* [Problem statement]: Restrict the output to the lines below starting at the one that contains "none -> black stacking toy [67,108,152,203]" and ending at the one that contains "none -> turquoise ring [415,230,505,300]", and restate them word for word, both ends included.

* [Available data]:
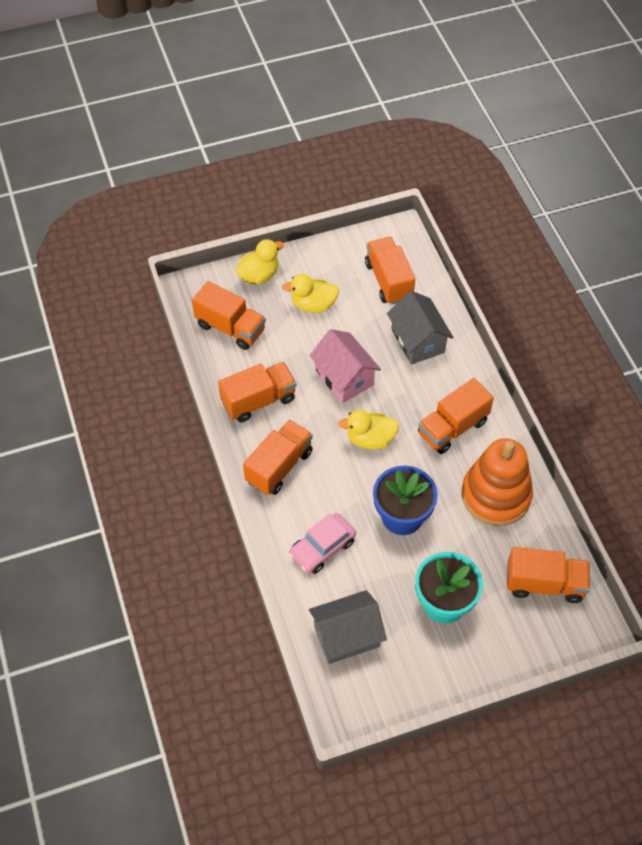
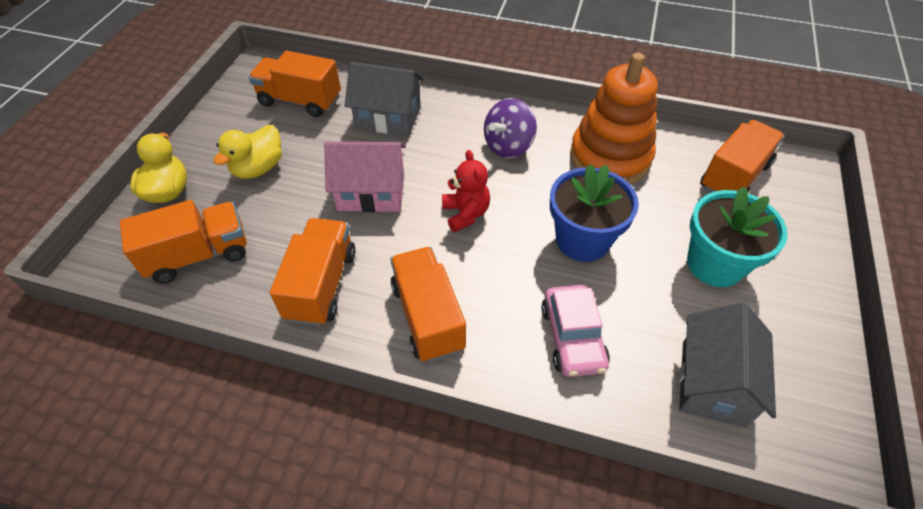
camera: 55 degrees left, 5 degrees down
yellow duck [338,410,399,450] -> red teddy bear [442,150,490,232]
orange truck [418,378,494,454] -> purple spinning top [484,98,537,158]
==
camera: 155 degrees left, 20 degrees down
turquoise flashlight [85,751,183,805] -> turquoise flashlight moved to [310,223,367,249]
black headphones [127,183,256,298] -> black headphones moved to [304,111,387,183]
...
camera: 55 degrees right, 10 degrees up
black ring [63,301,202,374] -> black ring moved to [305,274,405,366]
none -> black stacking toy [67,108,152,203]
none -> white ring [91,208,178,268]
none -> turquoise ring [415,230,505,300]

* [Output for this exercise]:
none -> black stacking toy [67,108,152,203]
none -> white ring [91,208,178,268]
none -> turquoise ring [415,230,505,300]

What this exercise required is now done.